Detected change data:

------------------------------------------------------------------------

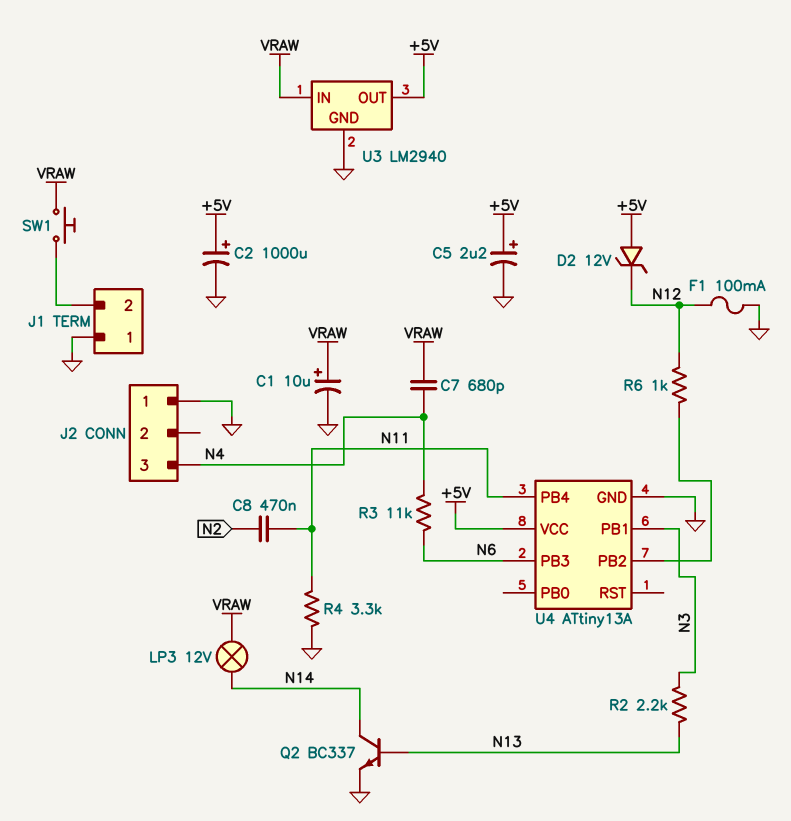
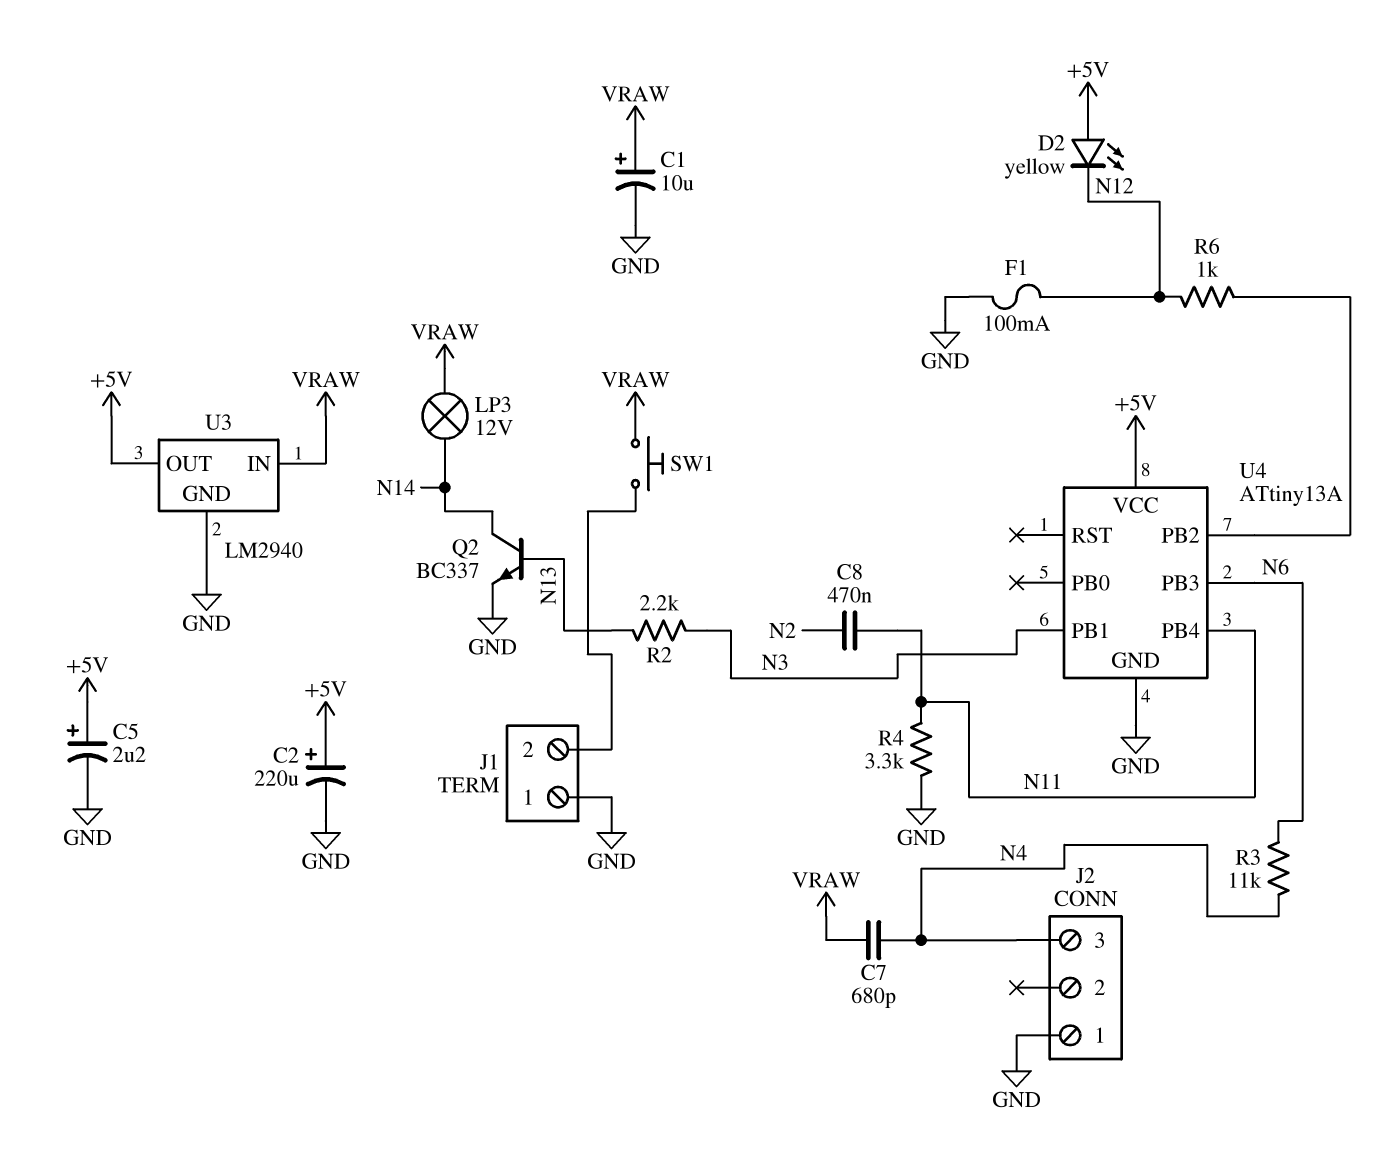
C2: 1000uF (plus +5V, minus GND) -> 220uF (plus +5V, minus GND)
D2: zener 12V (A +5V, K N12) -> LED yellow (A +5V, K N12)

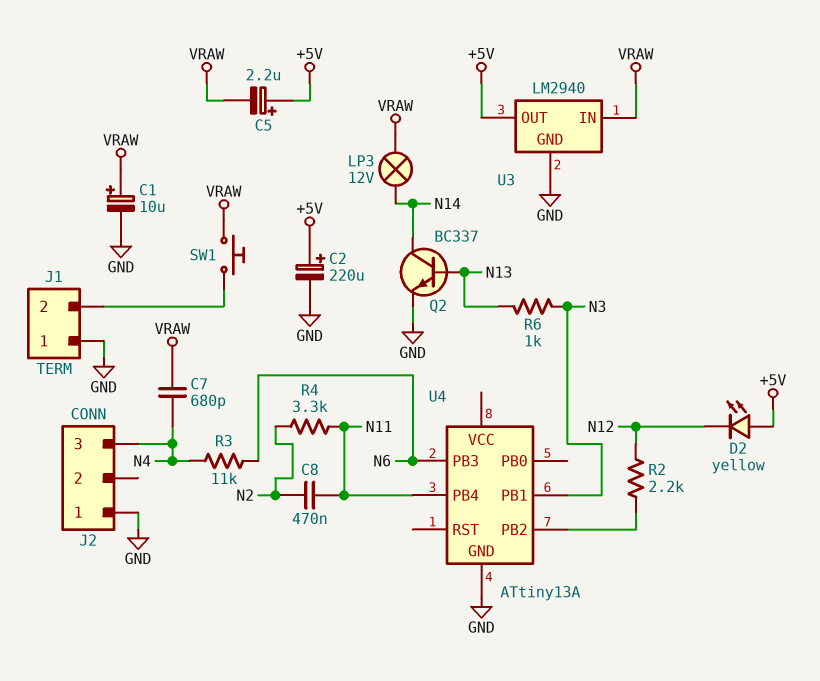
C5: 2.2uF (plus +5V, minus GND) -> 2.2uF (plus +5V, minus VRAW)
F1: 100mA (GND, N12) -> none
R2: 2.2k (N3, N13) -> 2.2k (N12, U4/PB2)
R4: 3.3k (GND, N11) -> 3.3k (N2, N11)
R6: 1k (N12, U4/PB2) -> 1k (N3, N13)
U4 pin VCC: +5V -> none

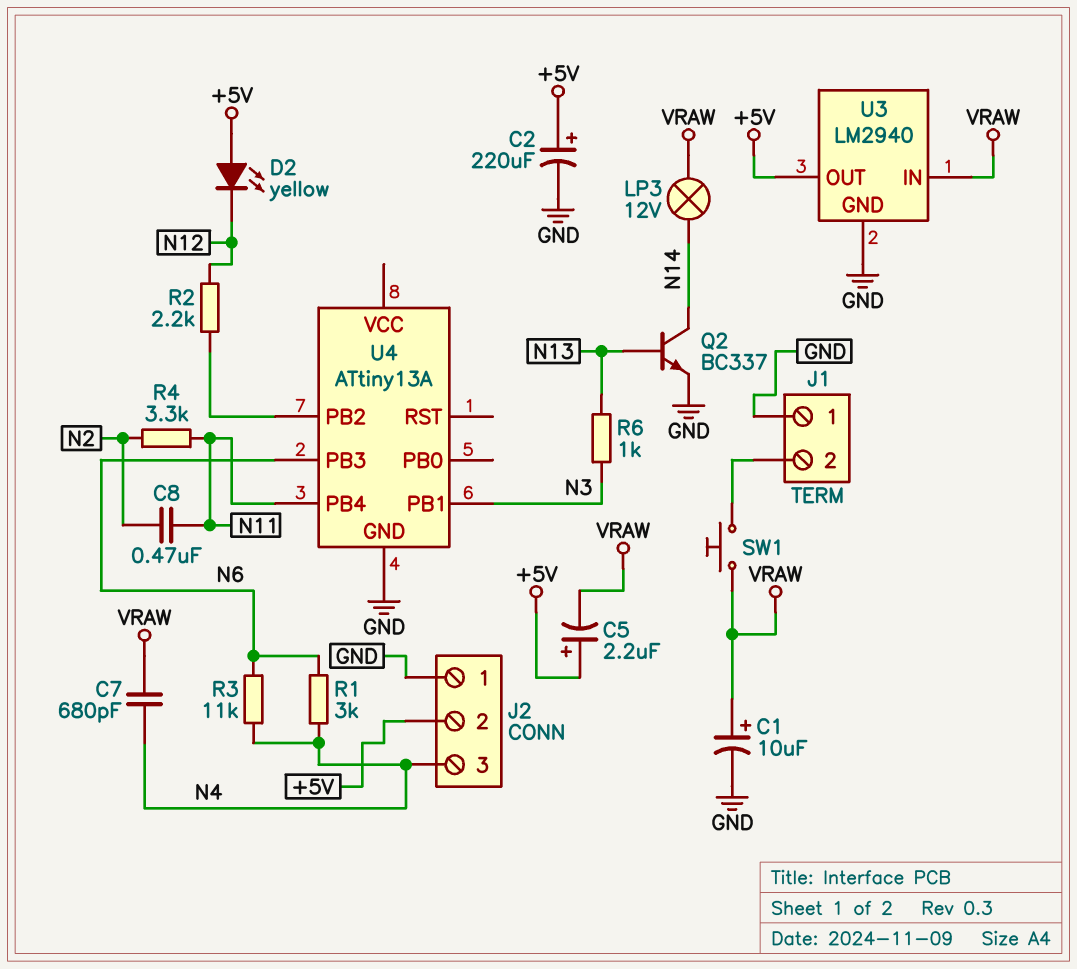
J2 pin 2: none -> +5V
R1: none -> 3k (N4, N6)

------------------------------------------------------------------------

Aim of the exercise
Your answer must be the number of lines above that contain the word "none", stated alone.

Response box
4